■ Exercise objective: Though the records contain pictures, copy none of them; repeat exactly the lines from the one with "SONAR1 pin TRIG: D15 -> D18" to the end.

[Detected change data]
===

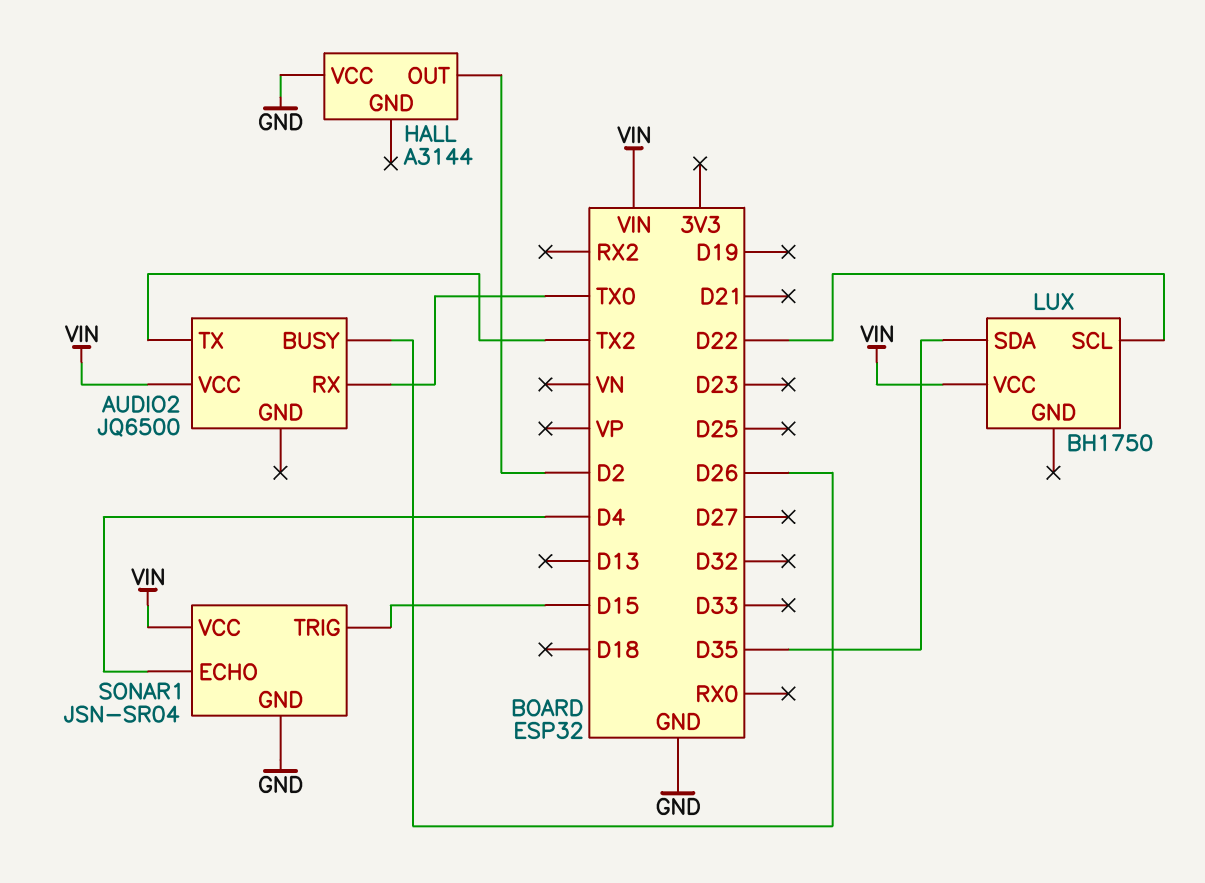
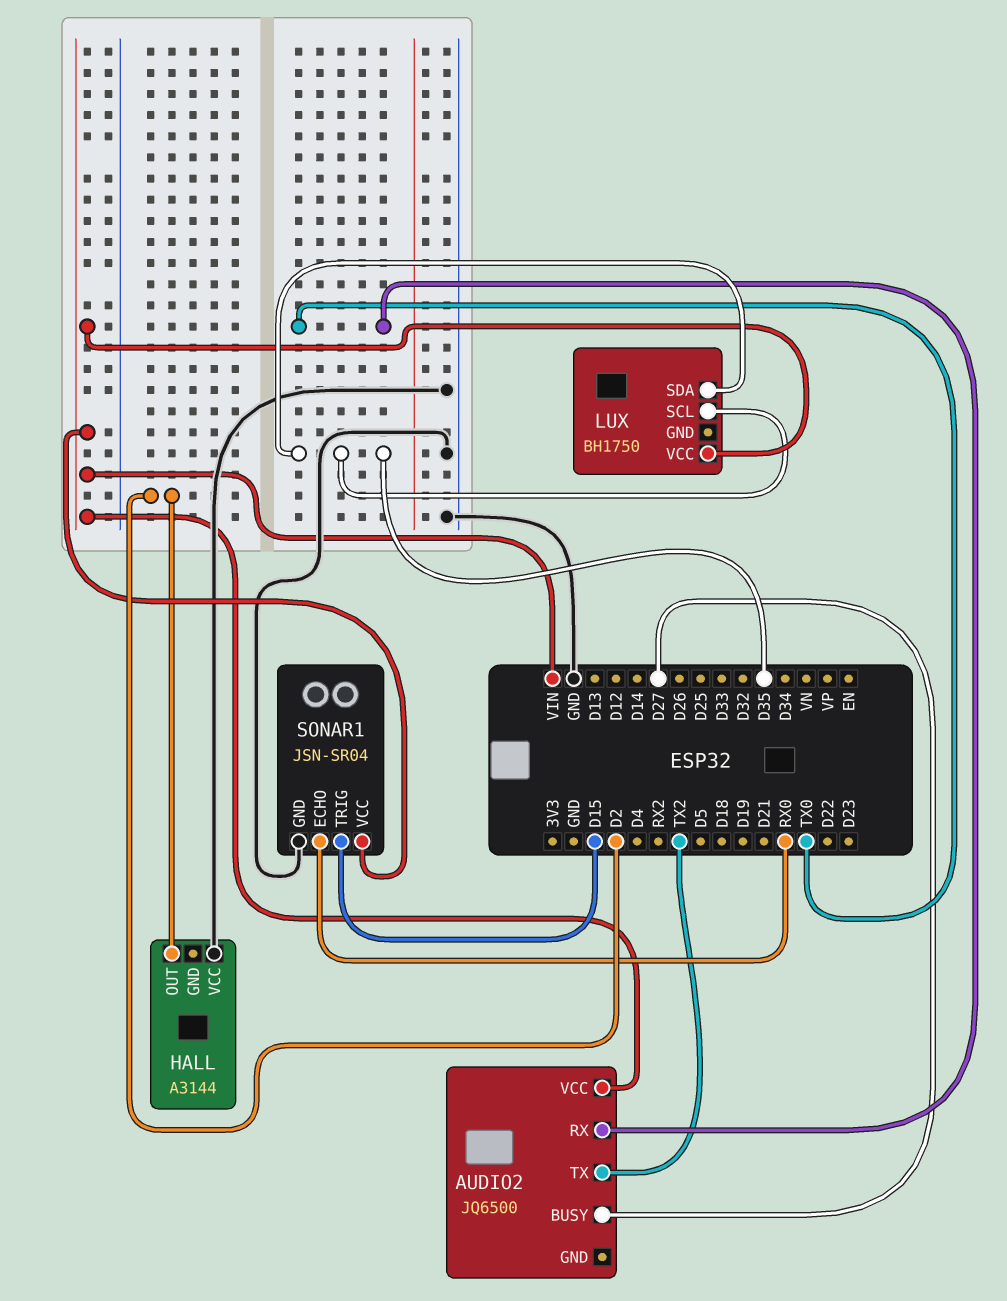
AUDIO2 pin BUSY: D26 -> D27
LUX pin SCL: D22 -> D35
SONAR1 pin ECHO: D4 -> RX0

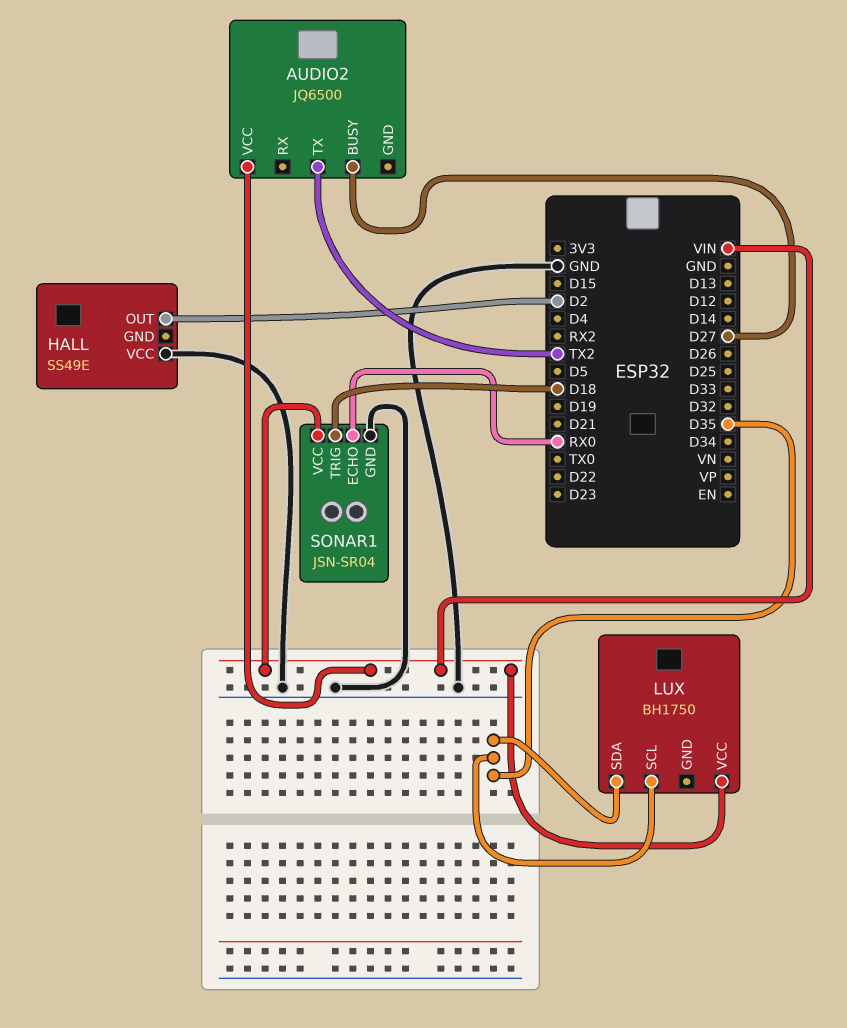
AUDIO2 pin RX: TX0 -> none
HALL: A3144 -> SS49E
SONAR1 pin TRIG: D15 -> D18

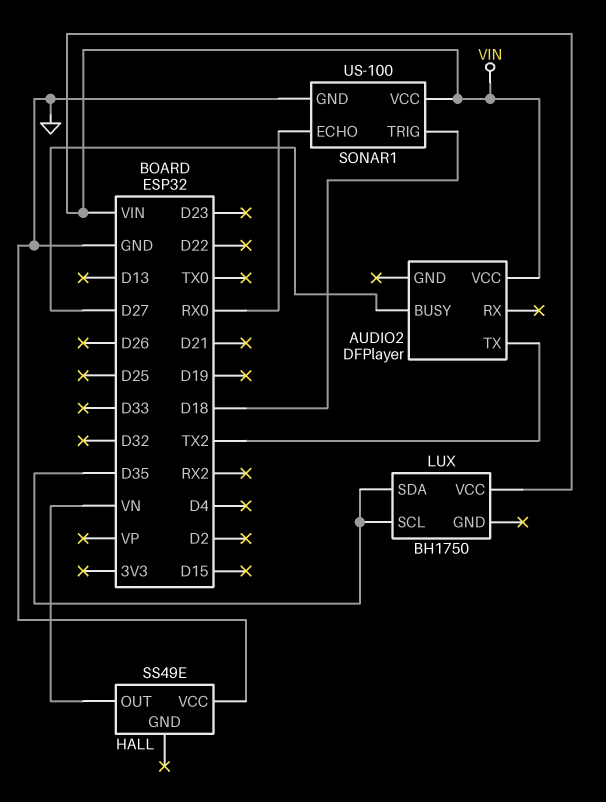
AUDIO2: JQ6500 -> DFPlayer
HALL pin OUT: D2 -> VN
SONAR1: JSN-SR04 -> US-100

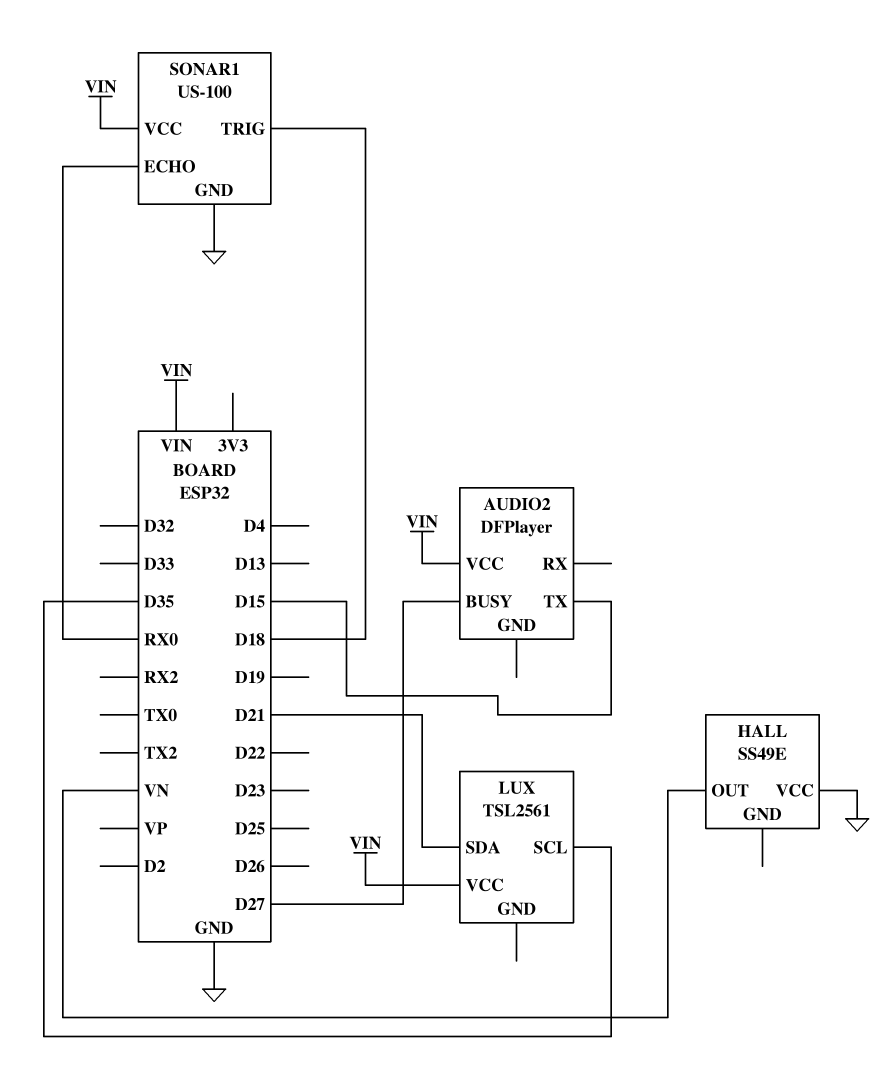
AUDIO2 pin TX: TX2 -> D15
LUX: BH1750 -> TSL2561
LUX pin SDA: D35 -> D21

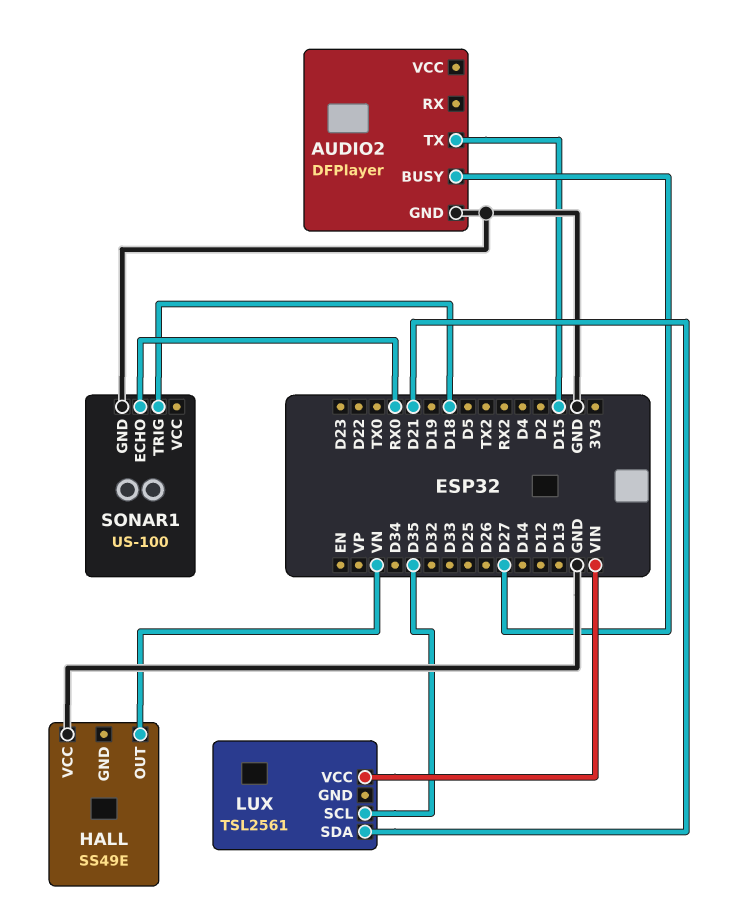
AUDIO2 pin GND: none -> GND
AUDIO2 pin VCC: VIN -> none
SONAR1 pin VCC: VIN -> none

===

■ Answer section:
SONAR1 pin TRIG: D15 -> D18

AUDIO2: JQ6500 -> DFPlayer
HALL pin OUT: D2 -> VN
SONAR1: JSN-SR04 -> US-100

AUDIO2 pin TX: TX2 -> D15
LUX: BH1750 -> TSL2561
LUX pin SDA: D35 -> D21

AUDIO2 pin GND: none -> GND
AUDIO2 pin VCC: VIN -> none
SONAR1 pin VCC: VIN -> none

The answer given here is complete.